-- Task --
Span requested from the data below: the line with "yellow tile F7" through the line with "brown brick C6:D6", both included. Give only these lines again, exactly, and leave every picture out.

-- Available data --
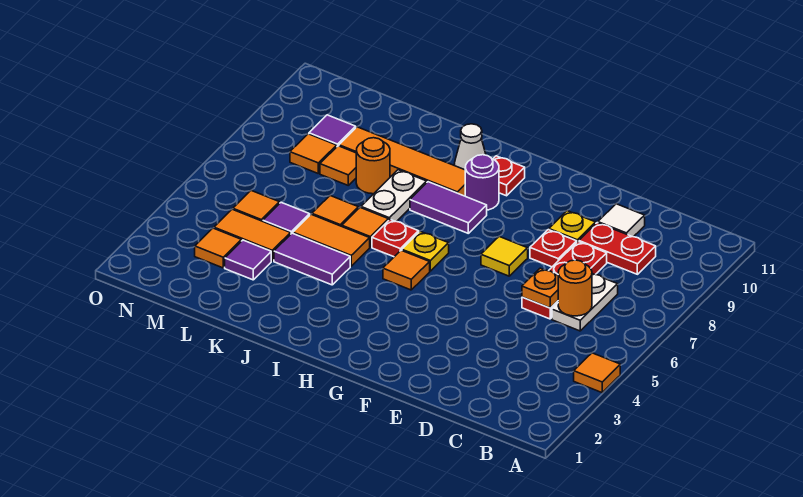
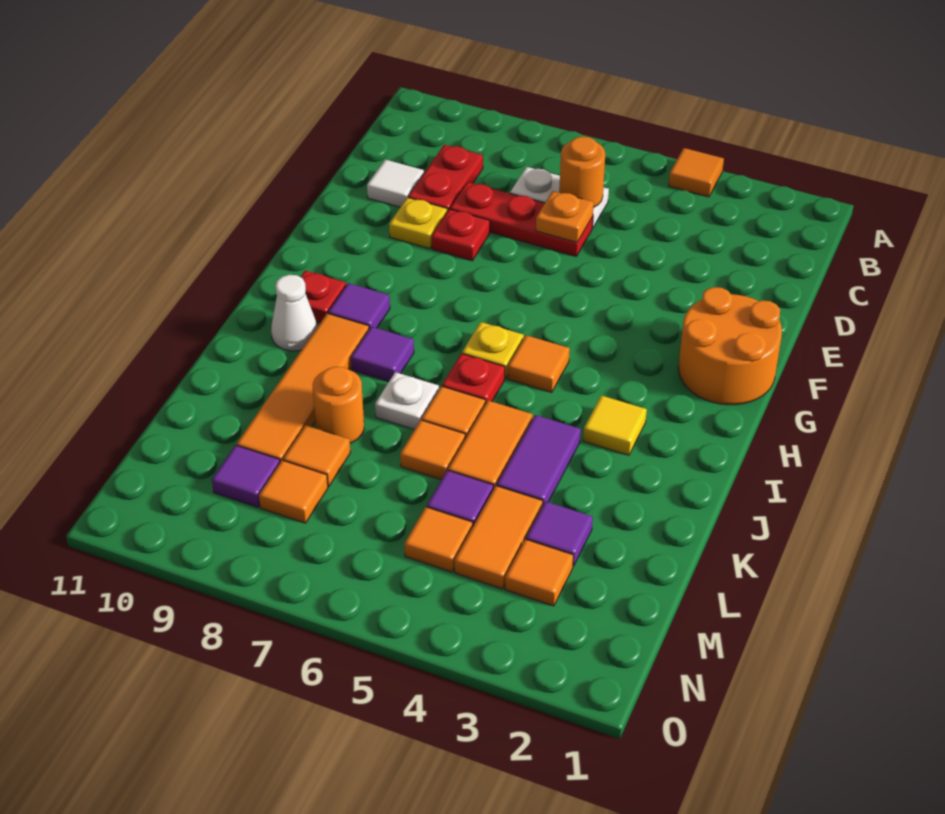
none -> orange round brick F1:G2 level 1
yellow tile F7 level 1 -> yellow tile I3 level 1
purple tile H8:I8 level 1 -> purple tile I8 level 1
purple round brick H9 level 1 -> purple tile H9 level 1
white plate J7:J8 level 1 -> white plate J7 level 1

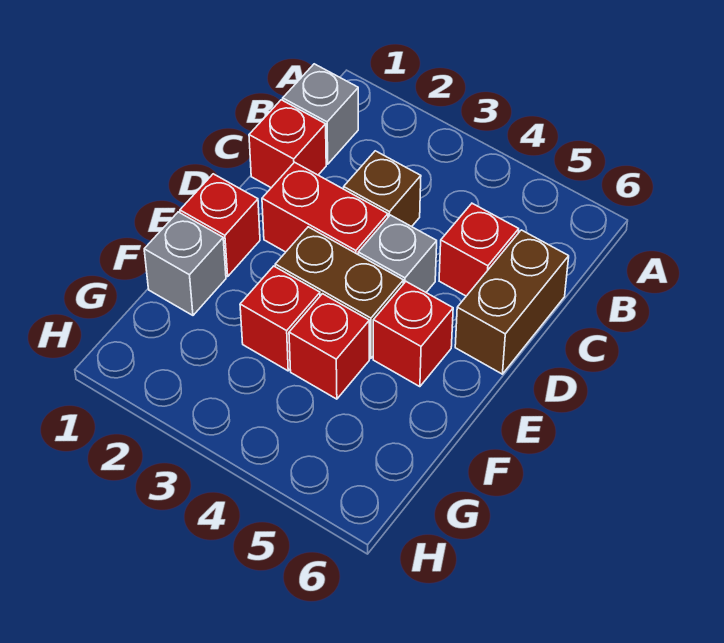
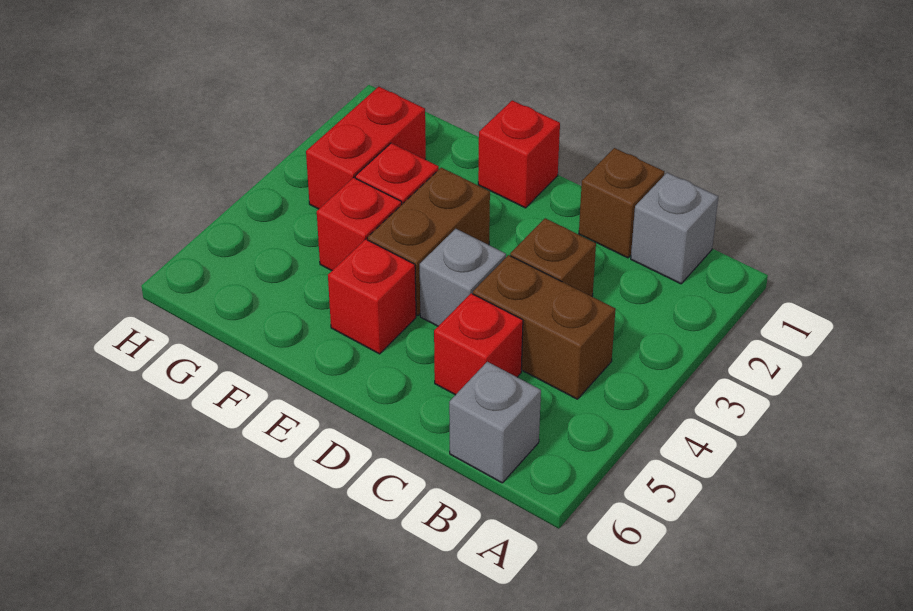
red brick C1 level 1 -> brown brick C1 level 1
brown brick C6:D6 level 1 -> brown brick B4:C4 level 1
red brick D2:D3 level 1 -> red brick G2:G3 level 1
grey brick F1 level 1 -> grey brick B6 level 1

-- Exercise response --
yellow tile F7 level 1 -> yellow tile I3 level 1
purple tile H8:I8 level 1 -> purple tile I8 level 1
purple round brick H9 level 1 -> purple tile H9 level 1
white plate J7:J8 level 1 -> white plate J7 level 1

red brick C1 level 1 -> brown brick C1 level 1
brown brick C6:D6 level 1 -> brown brick B4:C4 level 1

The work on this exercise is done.